(Stored dataset items)
———

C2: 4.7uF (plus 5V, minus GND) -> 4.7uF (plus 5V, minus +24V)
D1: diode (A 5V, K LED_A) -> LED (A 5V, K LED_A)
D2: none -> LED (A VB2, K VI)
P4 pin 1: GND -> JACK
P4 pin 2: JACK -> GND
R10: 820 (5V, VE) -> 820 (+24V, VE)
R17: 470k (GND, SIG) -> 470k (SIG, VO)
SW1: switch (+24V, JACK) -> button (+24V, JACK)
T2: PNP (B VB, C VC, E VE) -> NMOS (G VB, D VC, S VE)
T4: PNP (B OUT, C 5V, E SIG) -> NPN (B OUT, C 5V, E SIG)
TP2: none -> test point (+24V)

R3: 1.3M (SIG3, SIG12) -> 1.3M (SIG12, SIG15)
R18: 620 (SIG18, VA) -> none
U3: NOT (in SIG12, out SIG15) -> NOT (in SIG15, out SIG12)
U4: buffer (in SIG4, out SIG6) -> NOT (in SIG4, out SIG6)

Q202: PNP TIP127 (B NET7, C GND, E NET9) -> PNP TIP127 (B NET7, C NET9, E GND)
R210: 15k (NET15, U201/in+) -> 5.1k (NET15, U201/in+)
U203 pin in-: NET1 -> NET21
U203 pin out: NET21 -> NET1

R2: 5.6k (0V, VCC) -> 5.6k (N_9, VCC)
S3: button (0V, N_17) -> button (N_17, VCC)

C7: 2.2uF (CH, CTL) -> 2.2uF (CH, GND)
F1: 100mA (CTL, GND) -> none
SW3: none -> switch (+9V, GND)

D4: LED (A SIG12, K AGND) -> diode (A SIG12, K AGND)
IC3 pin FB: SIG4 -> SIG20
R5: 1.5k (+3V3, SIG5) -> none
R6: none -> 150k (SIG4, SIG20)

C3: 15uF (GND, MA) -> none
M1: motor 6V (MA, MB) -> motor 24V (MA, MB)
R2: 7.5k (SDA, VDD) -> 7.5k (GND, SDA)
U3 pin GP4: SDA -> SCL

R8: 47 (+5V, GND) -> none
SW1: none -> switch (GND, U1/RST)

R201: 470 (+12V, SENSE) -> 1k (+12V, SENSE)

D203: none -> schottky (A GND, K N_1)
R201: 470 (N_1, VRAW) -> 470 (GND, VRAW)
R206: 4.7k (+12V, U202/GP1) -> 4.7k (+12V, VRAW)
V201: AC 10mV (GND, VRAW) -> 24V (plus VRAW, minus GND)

———

- **Task statement**: The response must hold only the lines above from the line with "R2: 5.6k (0V, VCC) -> 5.6k (N_9, VCC)" through the line with "R8: 47 (+5V, GND) -> none", each copied exactly, both ends kept.

- **Task solution**:
R2: 5.6k (0V, VCC) -> 5.6k (N_9, VCC)
S3: button (0V, N_17) -> button (N_17, VCC)

C7: 2.2uF (CH, CTL) -> 2.2uF (CH, GND)
F1: 100mA (CTL, GND) -> none
SW3: none -> switch (+9V, GND)

D4: LED (A SIG12, K AGND) -> diode (A SIG12, K AGND)
IC3 pin FB: SIG4 -> SIG20
R5: 1.5k (+3V3, SIG5) -> none
R6: none -> 150k (SIG4, SIG20)

C3: 15uF (GND, MA) -> none
M1: motor 6V (MA, MB) -> motor 24V (MA, MB)
R2: 7.5k (SDA, VDD) -> 7.5k (GND, SDA)
U3 pin GP4: SDA -> SCL

R8: 47 (+5V, GND) -> none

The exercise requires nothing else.